PROBLEM:
Pictures aside, return every line below exactly as written.

COLLECTED MATERIAL:
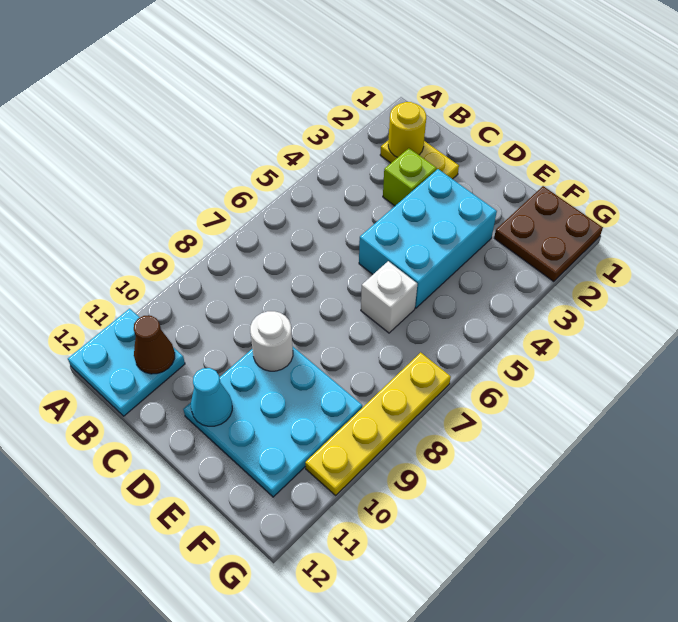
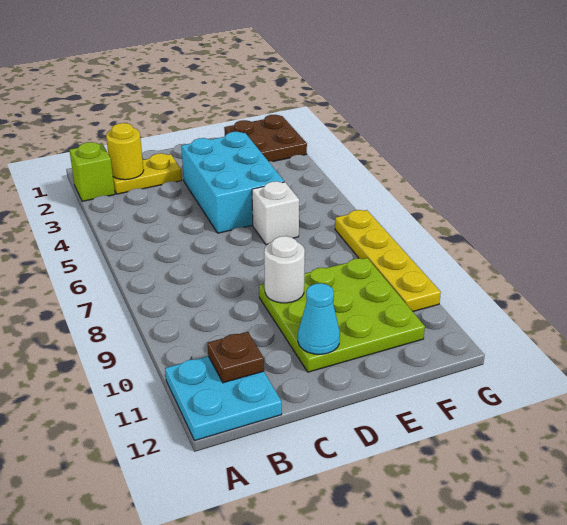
brown cone B11 level 2 -> brown plate B11 level 2
lime brick C3 level 1 -> lime brick A2 level 1
cyan plate D9:F11 level 1 -> lime plate D9:F11 level 1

OUTPUT FOR THIS TASK:
brown cone B11 level 2 -> brown plate B11 level 2
lime brick C3 level 1 -> lime brick A2 level 1
cyan plate D9:F11 level 1 -> lime plate D9:F11 level 1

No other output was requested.